# Available data:

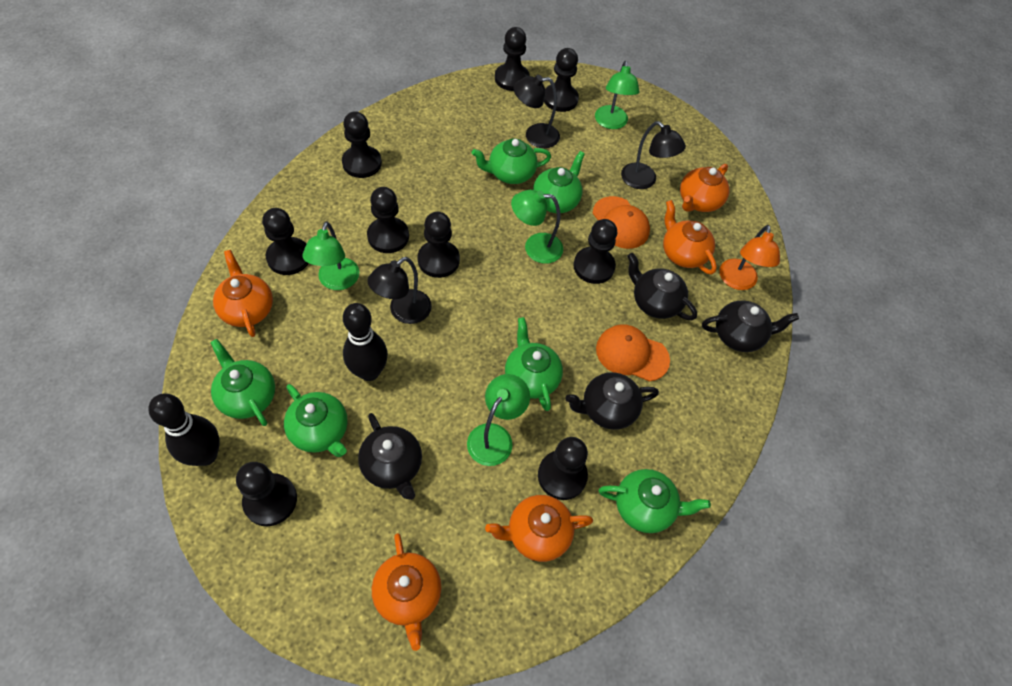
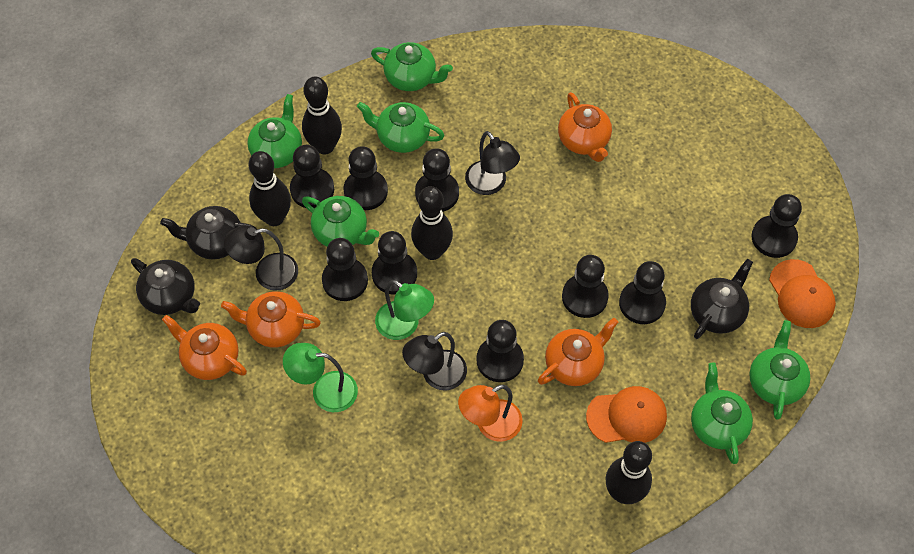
black bowling pin: 2 -> 4
black teapot: 4 -> 3
green lamp: 4 -> 2
orange teapot: 5 -> 4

# Your objective:
The whole listing is to be written out exactly; the pictures stay out of the copy.

# Response below:
black bowling pin: 2 -> 4
black teapot: 4 -> 3
green lamp: 4 -> 2
orange teapot: 5 -> 4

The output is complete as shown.